# Your assignment
Keep the images out while you retype all of the data exactly.

# Object matching data
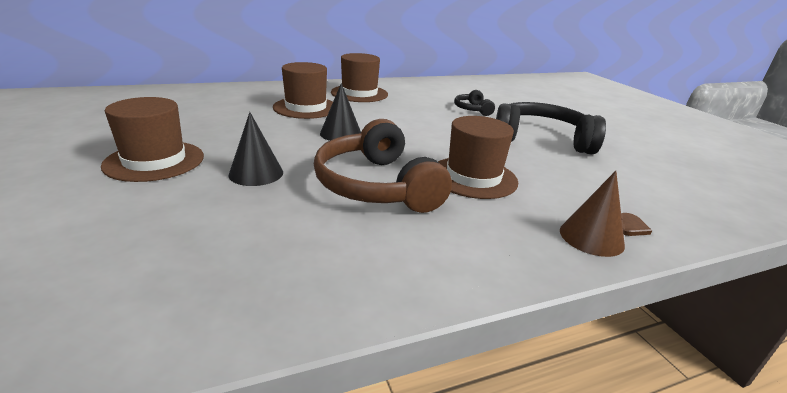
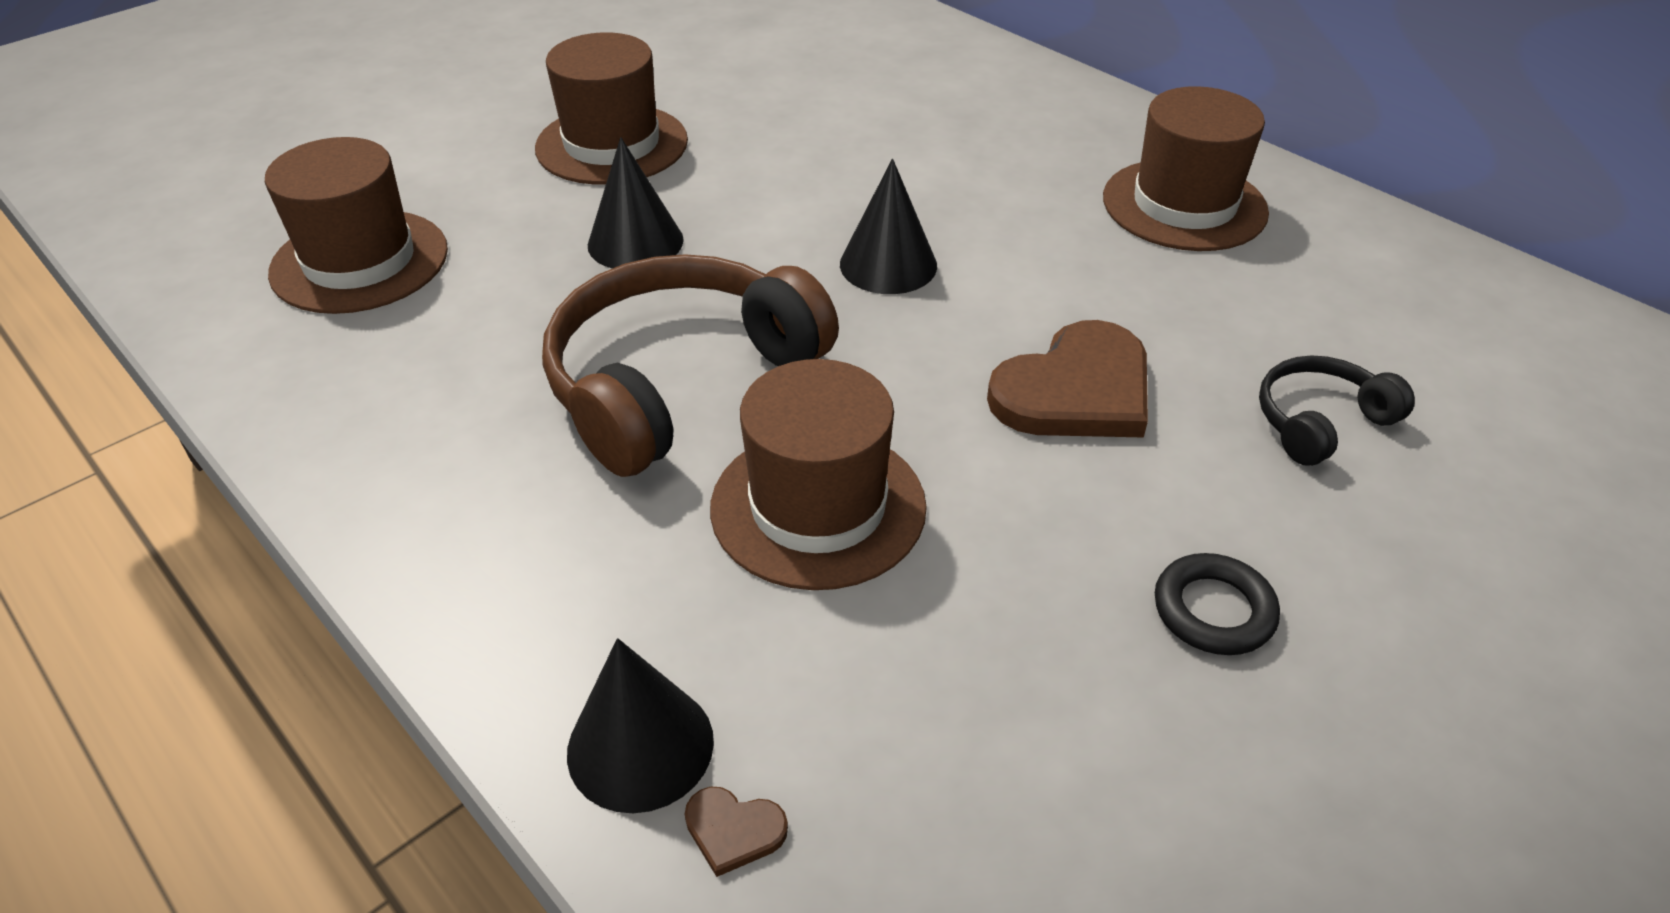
camera: 70 degrees right, 15 degrees up
brown hat [273,62,333,119] -> brown hat moved to [265,137,448,314]
black headphones [496,102,606,154] -> black ring [1155,553,1280,655]
brown cone [560,171,625,257] -> black cone [567,638,714,813]
none -> brown heart [987,320,1148,438]

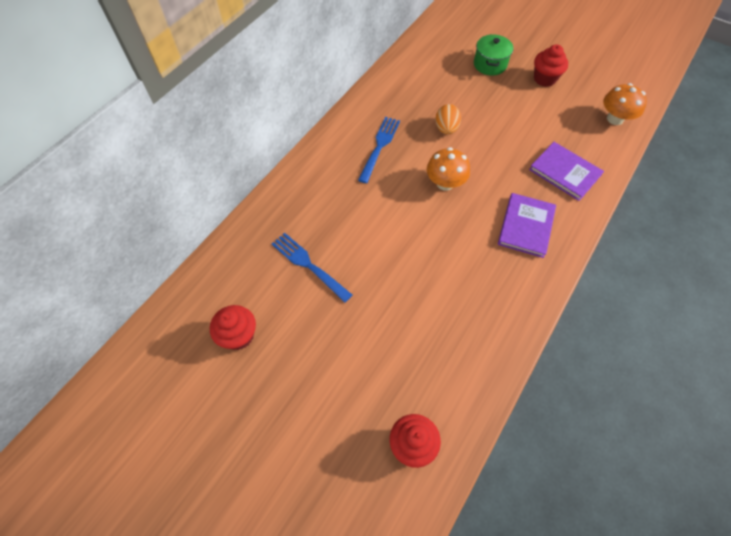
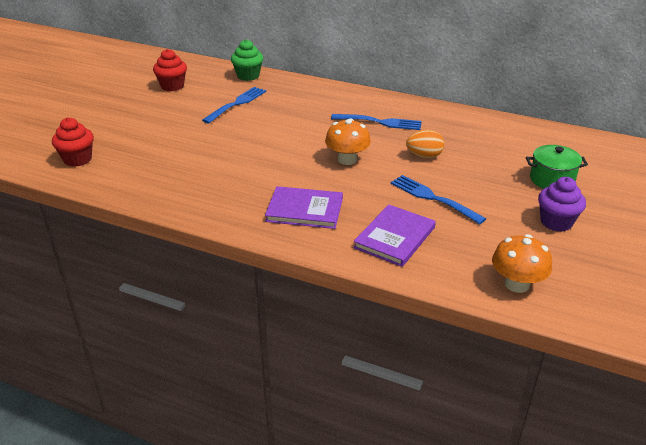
camera: 80 degrees right, 25 degrees down
red cupcake [534,45,568,87] -> purple cupcake [538,177,586,232]
none -> green cupcake [231,39,263,81]
none -> blue fork [390,175,486,224]

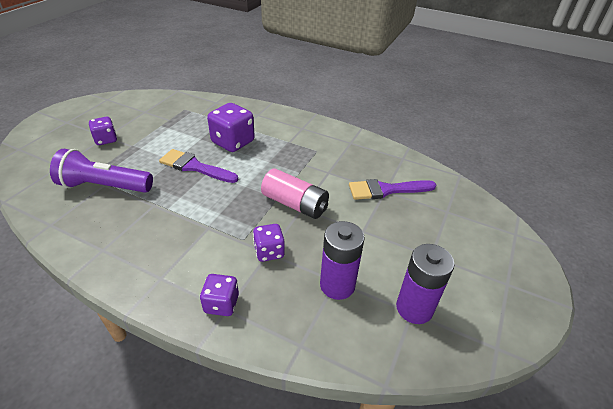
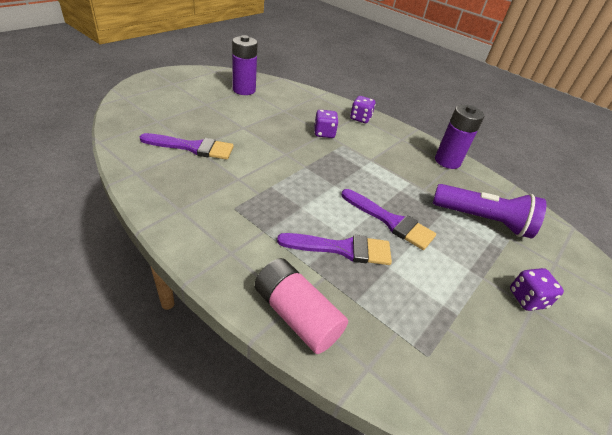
camera: 170 degrees left, 0 degrees up
purple dice [207,103,255,152] -> purple brush [277,233,392,265]
pink battery [261,169,329,219] -> pink battery moved to [254,258,348,354]
purple battery [320,221,365,300] -> purple battery moved to [435,105,484,169]

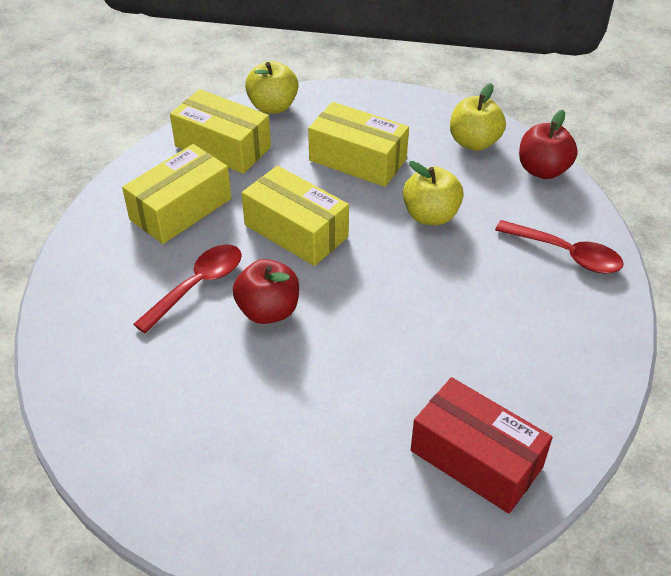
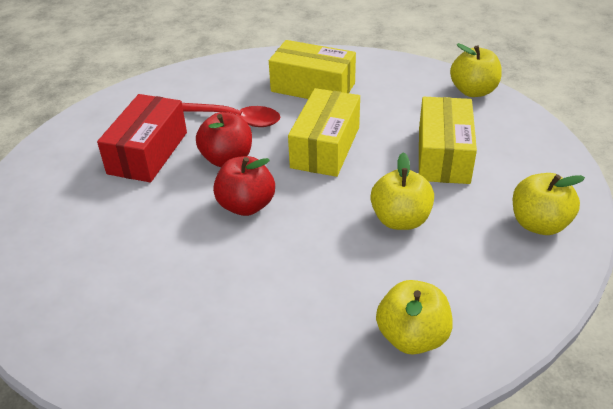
camera: 70 degrees right, 5 degrees down
yellow box [170,89,271,174] -> none
red box [411,377,553,514] -> red box moved to [97,94,187,182]
red spoon [495,220,624,274] -> yellow apple [376,280,453,355]
red apple [519,110,578,179] -> red apple moved to [213,156,275,216]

# Solved exercise
camera: 70 degrees right, 15 degrees up
brown hat [273,62,333,119] -> brown hat moved to [265,137,448,314]
black headphones [496,102,606,154] -> black ring [1155,553,1280,655]
brown cone [560,171,625,257] -> black cone [567,638,714,813]
none -> brown heart [987,320,1148,438]

camera: 80 degrees right, 25 degrees down
red cupcake [534,45,568,87] -> purple cupcake [538,177,586,232]
none -> green cupcake [231,39,263,81]
none -> blue fork [390,175,486,224]

camera: 170 degrees left, 0 degrees up
purple dice [207,103,255,152] -> purple brush [277,233,392,265]
pink battery [261,169,329,219] -> pink battery moved to [254,258,348,354]
purple battery [320,221,365,300] -> purple battery moved to [435,105,484,169]

camera: 70 degrees right, 5 degrees down
yellow box [170,89,271,174] -> none
red box [411,377,553,514] -> red box moved to [97,94,187,182]
red spoon [495,220,624,274] -> yellow apple [376,280,453,355]
red apple [519,110,578,179] -> red apple moved to [213,156,275,216]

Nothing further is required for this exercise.